╭─ Dataset records

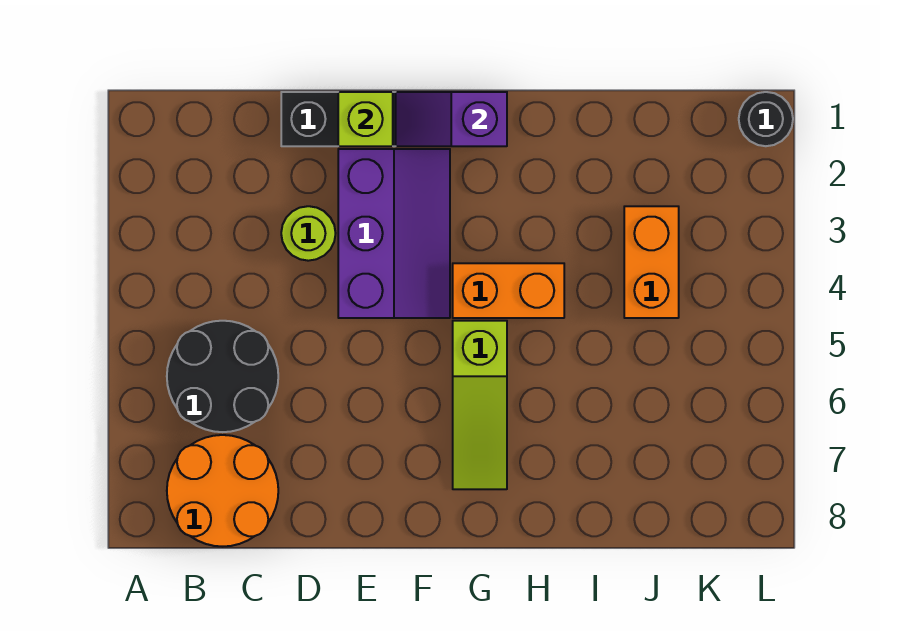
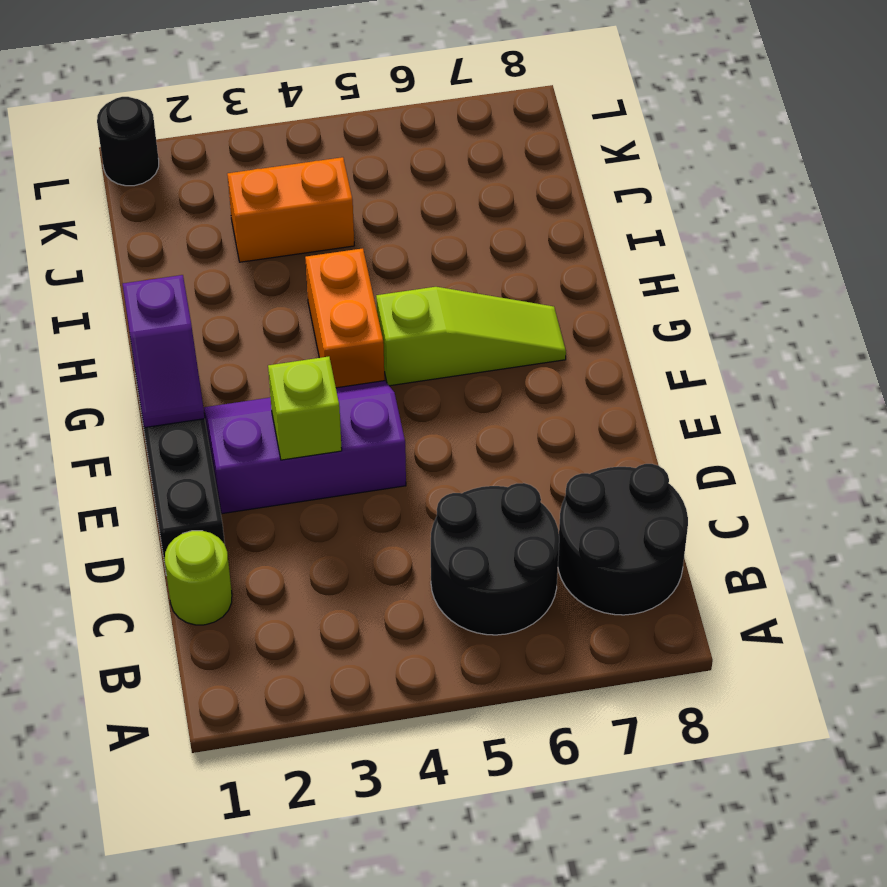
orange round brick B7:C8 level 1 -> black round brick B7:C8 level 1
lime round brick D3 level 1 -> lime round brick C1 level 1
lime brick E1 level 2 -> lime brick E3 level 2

╰─
╭─ Dataset records

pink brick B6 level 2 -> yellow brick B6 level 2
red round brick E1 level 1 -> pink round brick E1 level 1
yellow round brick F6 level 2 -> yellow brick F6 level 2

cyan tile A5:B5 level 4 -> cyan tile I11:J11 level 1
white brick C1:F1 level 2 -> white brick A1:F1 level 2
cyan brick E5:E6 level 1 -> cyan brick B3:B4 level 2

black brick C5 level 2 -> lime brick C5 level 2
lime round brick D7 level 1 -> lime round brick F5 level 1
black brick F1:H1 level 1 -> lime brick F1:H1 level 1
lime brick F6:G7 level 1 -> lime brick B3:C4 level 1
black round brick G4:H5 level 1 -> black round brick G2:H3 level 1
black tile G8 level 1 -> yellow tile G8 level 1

╰─

Problem description » After locating the line with "orange round brick" in the material above, return it and each line after it exactly, ending at the line with "lime brick E1".

Result for this exercise »
orange round brick B7:C8 level 1 -> black round brick B7:C8 level 1
lime round brick D3 level 1 -> lime round brick C1 level 1
lime brick E1 level 2 -> lime brick E3 level 2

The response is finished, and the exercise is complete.